Before-and-after object lists
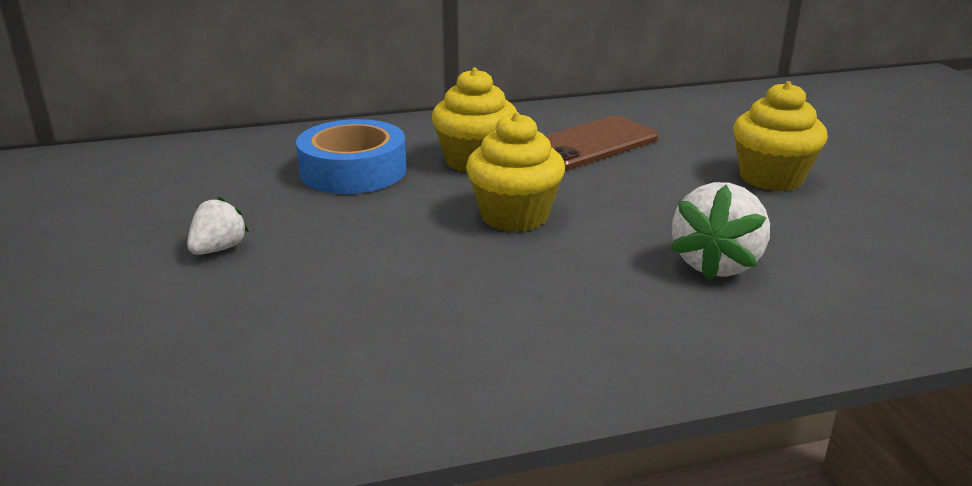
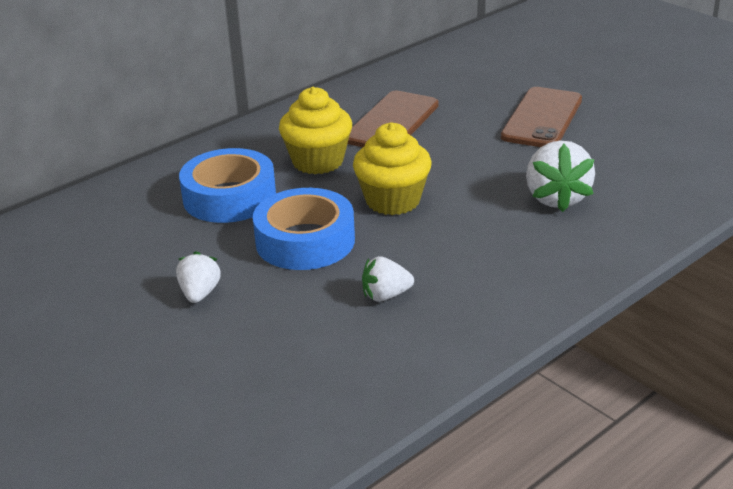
camera: 25 degrees left, 5 degrees up
(379, 229) = (305, 241): none -> blue tape
(401, 311) = (386, 295): none -> white strawberry
(771, 178) = (542, 118): yellow cupcake -> brown phone

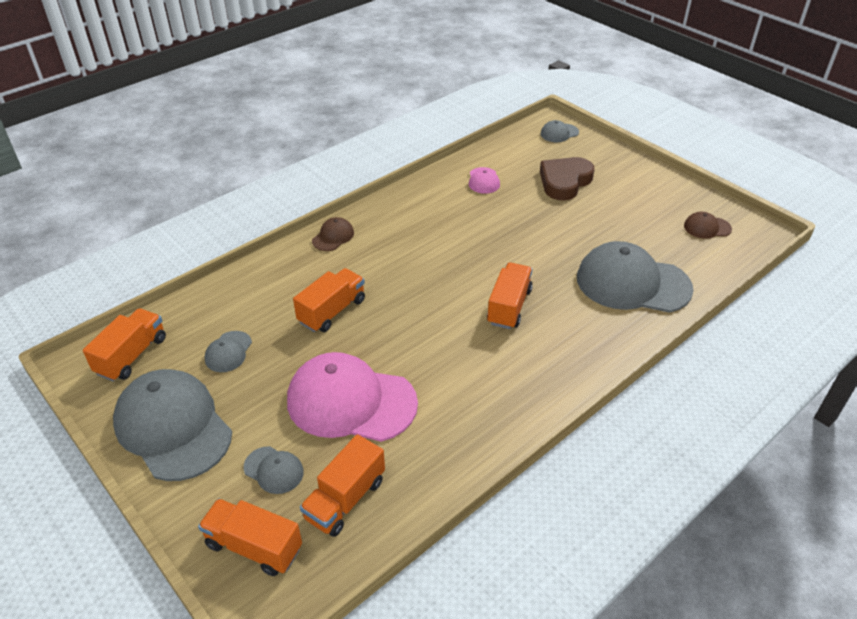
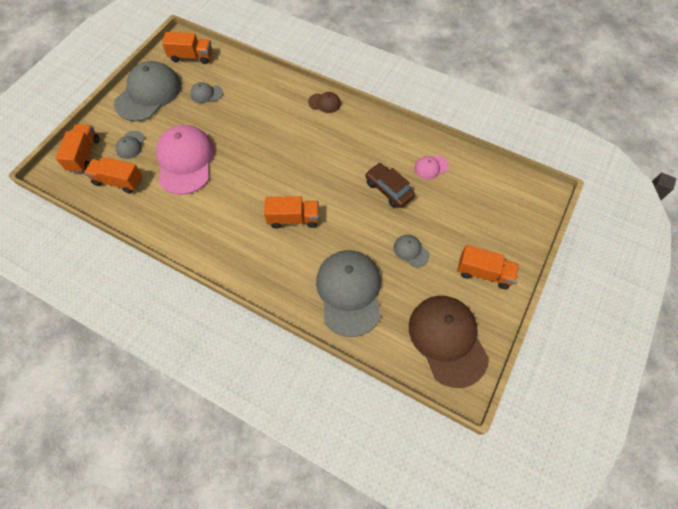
camera: 70 degrees right, 20 degrees up
(332, 311) = (255, 127): orange truck -> orange truck (484, 273)
(500, 218) = (388, 189): none -> brown car
(559, 133) = (530, 202): grey cap -> grey cap (411, 251)
(564, 182) = (458, 221): brown heart -> none
(707, 227) = (447, 340): brown cap -> brown cap, size x2.25

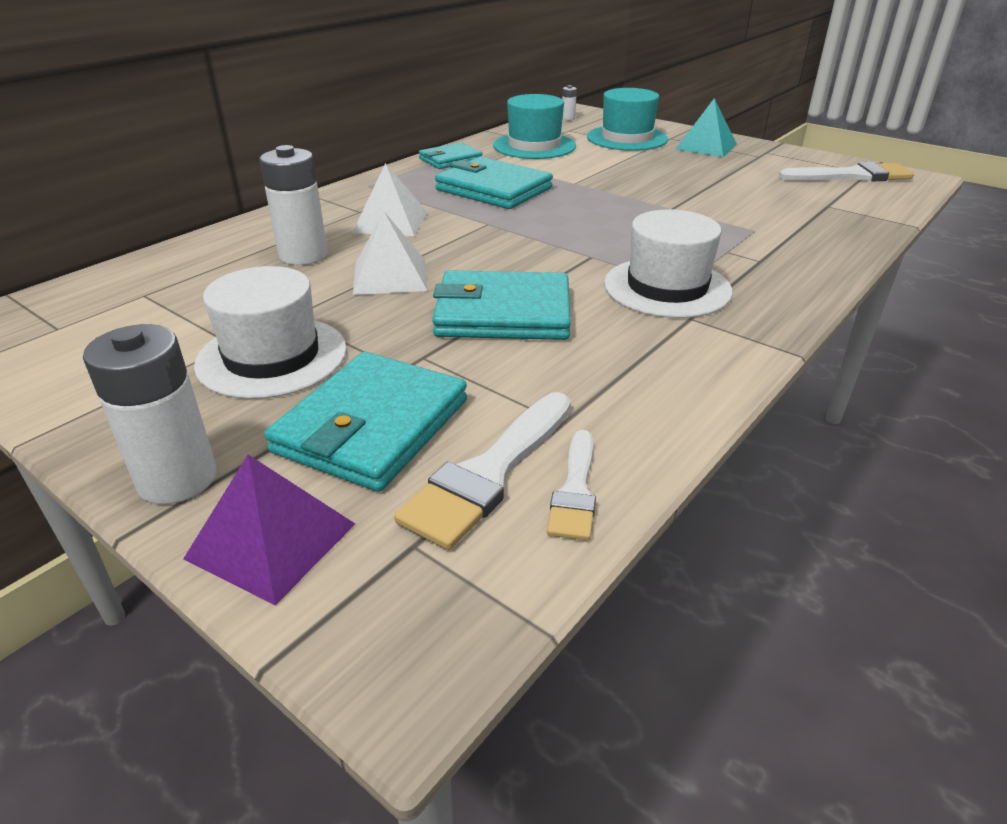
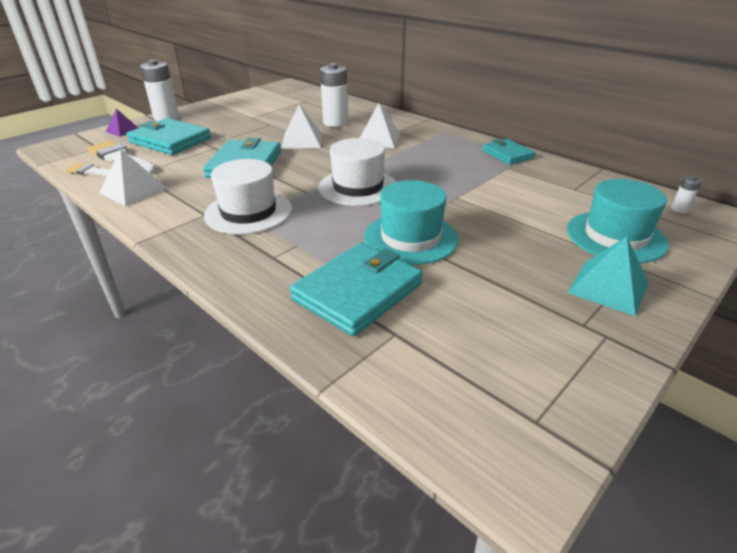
camera: 95 degrees right, 0 degrees up
(271, 540) = (123, 130): purple pyramid -> purple pyramid, size x0.64
(272, 357) = (235, 123): white hat -> white hat (358, 187)
(493, 189) = (439, 167): turquoise wallet -> turquoise wallet (357, 291)
(534, 146) = (560, 186): turquoise hat -> turquoise hat (410, 238)
(644, 405) = (133, 190): none -> white pyramid
(851, 176) = (513, 394): white brush -> none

** TASK STATEMENT **
Nothing but the lines from the one containing "camera: 95 degrees right, 0 degrees up" through the end of the entries belongs in the answer; repeat them exactly.

** TASK RESPONSE **
camera: 95 degrees right, 0 degrees up
(271, 540) = (123, 130): purple pyramid -> purple pyramid, size x0.64
(272, 357) = (235, 123): white hat -> white hat (358, 187)
(493, 189) = (439, 167): turquoise wallet -> turquoise wallet (357, 291)
(534, 146) = (560, 186): turquoise hat -> turquoise hat (410, 238)
(644, 405) = (133, 190): none -> white pyramid
(851, 176) = (513, 394): white brush -> none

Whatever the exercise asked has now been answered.